■ **What you have to do**
The listing below has to be output exactly as given, less its pictures.

■ **Source data**

::::::::::

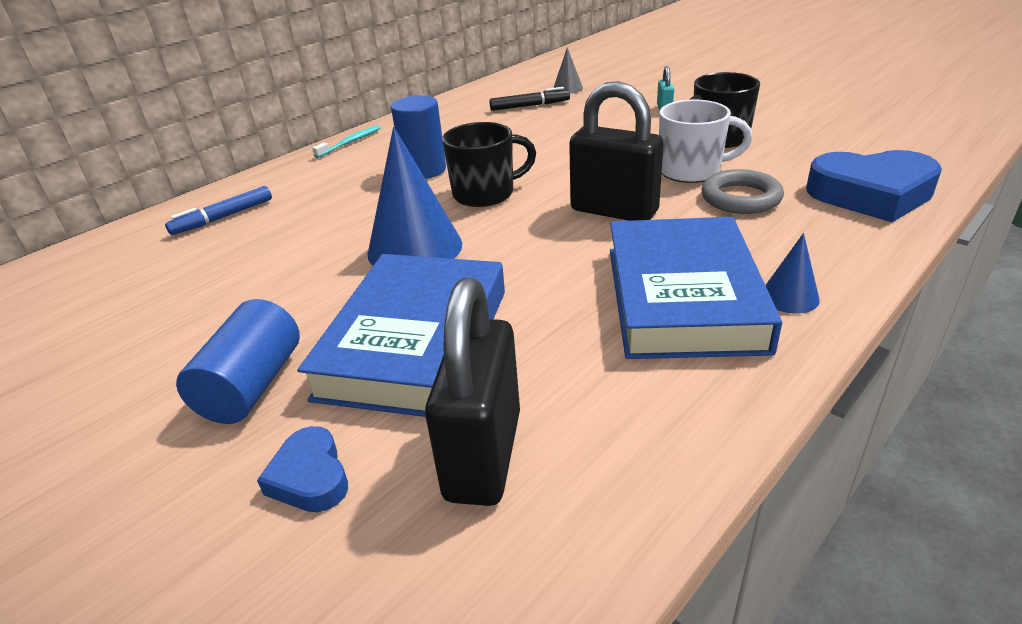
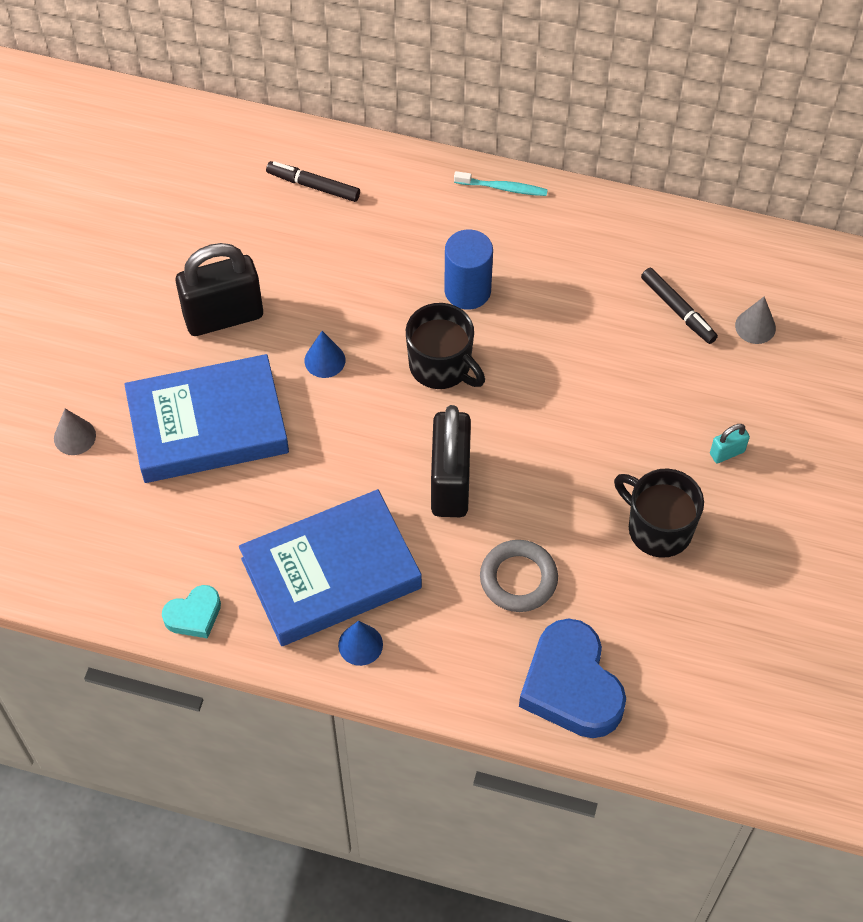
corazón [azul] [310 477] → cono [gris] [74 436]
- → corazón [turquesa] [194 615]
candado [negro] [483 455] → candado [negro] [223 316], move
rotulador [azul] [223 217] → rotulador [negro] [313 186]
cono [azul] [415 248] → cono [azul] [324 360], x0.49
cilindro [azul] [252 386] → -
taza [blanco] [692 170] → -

::::::::::

■ **Reply to the task**
corazón [azul] [310 477] → cono [gris] [74 436]
- → corazón [turquesa] [194 615]
candado [negro] [483 455] → candado [negro] [223 316], move
rotulador [azul] [223 217] → rotulador [negro] [313 186]
cono [azul] [415 248] → cono [azul] [324 360], x0.49
cilindro [azul] [252 386] → -
taza [blanco] [692 170] → -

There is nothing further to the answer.